Treść zadania: Odfiltruj poniższe wiersze i przepisz bez zmian każdy, w którym występuje ciąg znaków „kern”.

Wiersze zbioru danych:
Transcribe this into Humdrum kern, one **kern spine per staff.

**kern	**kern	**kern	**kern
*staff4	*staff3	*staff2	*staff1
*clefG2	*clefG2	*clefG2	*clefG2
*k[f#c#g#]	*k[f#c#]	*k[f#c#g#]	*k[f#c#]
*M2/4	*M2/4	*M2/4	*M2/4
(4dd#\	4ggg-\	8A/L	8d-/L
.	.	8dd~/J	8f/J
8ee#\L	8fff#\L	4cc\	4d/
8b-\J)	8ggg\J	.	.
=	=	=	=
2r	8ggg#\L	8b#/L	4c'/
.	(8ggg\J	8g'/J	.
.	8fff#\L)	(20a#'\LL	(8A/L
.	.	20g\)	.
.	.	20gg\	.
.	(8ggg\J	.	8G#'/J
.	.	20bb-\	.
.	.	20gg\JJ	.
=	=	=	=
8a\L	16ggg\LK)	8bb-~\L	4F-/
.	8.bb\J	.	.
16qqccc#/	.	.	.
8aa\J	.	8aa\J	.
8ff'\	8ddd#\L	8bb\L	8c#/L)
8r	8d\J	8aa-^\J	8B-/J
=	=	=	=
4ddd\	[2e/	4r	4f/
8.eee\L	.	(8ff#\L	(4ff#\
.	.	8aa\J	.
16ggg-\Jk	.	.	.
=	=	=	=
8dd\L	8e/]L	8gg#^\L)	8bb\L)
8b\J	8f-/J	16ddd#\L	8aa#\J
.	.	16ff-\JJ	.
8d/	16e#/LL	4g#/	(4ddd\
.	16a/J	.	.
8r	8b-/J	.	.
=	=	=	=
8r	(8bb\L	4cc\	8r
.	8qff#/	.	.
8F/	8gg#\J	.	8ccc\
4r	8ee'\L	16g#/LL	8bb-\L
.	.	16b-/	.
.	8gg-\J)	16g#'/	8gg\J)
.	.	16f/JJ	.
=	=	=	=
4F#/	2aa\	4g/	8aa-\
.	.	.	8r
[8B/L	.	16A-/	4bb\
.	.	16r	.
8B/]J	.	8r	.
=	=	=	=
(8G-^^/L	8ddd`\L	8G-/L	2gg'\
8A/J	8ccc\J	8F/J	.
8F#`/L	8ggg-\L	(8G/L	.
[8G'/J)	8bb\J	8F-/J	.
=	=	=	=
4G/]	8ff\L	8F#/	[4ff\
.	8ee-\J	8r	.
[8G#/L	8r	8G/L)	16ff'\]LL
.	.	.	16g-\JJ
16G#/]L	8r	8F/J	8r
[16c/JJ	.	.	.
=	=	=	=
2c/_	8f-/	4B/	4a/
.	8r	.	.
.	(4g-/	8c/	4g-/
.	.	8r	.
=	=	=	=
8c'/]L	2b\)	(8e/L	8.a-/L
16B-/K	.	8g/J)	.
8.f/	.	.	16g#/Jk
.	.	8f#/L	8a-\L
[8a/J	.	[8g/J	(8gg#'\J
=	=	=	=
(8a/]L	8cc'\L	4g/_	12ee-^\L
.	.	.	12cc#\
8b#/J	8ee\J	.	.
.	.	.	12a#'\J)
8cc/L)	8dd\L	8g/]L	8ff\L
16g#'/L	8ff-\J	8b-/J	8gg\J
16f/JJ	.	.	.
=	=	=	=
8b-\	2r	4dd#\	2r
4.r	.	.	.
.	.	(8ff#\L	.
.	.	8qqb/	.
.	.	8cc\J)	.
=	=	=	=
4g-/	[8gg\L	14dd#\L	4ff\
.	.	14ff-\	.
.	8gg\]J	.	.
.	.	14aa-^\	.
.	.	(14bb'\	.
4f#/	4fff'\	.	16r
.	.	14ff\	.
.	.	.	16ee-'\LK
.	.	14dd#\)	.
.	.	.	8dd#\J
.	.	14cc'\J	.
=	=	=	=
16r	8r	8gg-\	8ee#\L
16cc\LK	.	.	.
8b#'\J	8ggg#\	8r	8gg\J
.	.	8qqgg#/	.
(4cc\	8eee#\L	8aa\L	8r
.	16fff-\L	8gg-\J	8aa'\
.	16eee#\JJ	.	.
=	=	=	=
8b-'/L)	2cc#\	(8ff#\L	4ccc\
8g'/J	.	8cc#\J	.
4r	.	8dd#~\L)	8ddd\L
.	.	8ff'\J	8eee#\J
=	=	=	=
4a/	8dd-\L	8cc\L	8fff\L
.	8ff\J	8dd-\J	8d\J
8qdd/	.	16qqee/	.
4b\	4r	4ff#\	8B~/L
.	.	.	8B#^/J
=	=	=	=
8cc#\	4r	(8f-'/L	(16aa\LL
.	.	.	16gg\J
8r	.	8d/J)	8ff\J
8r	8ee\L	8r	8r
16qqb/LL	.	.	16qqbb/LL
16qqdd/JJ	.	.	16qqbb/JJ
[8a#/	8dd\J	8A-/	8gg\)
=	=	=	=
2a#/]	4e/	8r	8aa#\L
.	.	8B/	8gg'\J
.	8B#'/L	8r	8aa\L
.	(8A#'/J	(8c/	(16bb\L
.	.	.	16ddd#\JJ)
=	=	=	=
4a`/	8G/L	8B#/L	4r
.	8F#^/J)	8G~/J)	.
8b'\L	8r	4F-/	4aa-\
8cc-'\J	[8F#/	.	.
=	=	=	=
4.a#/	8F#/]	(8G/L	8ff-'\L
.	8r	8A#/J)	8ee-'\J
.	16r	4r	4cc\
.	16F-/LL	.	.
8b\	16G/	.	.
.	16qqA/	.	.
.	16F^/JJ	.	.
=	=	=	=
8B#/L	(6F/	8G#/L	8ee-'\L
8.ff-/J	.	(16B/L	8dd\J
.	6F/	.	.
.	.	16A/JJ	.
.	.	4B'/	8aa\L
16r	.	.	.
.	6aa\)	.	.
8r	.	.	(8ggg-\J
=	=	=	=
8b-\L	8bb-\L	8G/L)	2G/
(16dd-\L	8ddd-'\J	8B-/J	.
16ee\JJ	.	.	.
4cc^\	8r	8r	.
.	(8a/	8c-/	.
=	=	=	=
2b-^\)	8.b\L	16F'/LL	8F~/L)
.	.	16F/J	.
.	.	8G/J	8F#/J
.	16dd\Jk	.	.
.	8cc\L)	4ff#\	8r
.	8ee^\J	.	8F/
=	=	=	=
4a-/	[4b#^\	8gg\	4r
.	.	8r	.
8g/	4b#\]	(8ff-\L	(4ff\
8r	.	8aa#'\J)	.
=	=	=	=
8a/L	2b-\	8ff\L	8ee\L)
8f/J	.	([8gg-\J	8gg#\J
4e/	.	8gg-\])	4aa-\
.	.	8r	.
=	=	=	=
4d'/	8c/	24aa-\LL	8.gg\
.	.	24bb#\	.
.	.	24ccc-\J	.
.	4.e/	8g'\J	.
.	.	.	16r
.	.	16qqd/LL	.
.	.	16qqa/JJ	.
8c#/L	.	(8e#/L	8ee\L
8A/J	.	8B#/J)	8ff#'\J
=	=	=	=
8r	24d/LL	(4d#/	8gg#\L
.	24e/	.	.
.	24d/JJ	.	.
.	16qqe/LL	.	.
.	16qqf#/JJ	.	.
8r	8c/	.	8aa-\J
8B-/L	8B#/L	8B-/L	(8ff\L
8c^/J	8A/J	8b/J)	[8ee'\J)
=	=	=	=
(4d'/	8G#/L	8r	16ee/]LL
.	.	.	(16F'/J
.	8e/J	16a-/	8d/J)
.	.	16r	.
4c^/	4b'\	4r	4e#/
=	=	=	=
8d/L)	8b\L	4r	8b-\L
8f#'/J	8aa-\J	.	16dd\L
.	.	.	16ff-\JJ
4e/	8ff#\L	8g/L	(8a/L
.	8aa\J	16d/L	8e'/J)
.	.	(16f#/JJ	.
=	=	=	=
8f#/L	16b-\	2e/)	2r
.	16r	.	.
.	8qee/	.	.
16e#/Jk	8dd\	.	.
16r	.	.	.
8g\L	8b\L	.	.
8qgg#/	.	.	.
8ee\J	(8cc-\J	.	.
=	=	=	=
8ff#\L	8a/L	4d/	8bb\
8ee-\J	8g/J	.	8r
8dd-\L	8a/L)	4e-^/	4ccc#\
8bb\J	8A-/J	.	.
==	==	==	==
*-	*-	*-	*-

Rozwiązanie zadania:
Transcribe this into Humdrum kern, one **kern spine per staff.
**kern	**kern	**kern	**kern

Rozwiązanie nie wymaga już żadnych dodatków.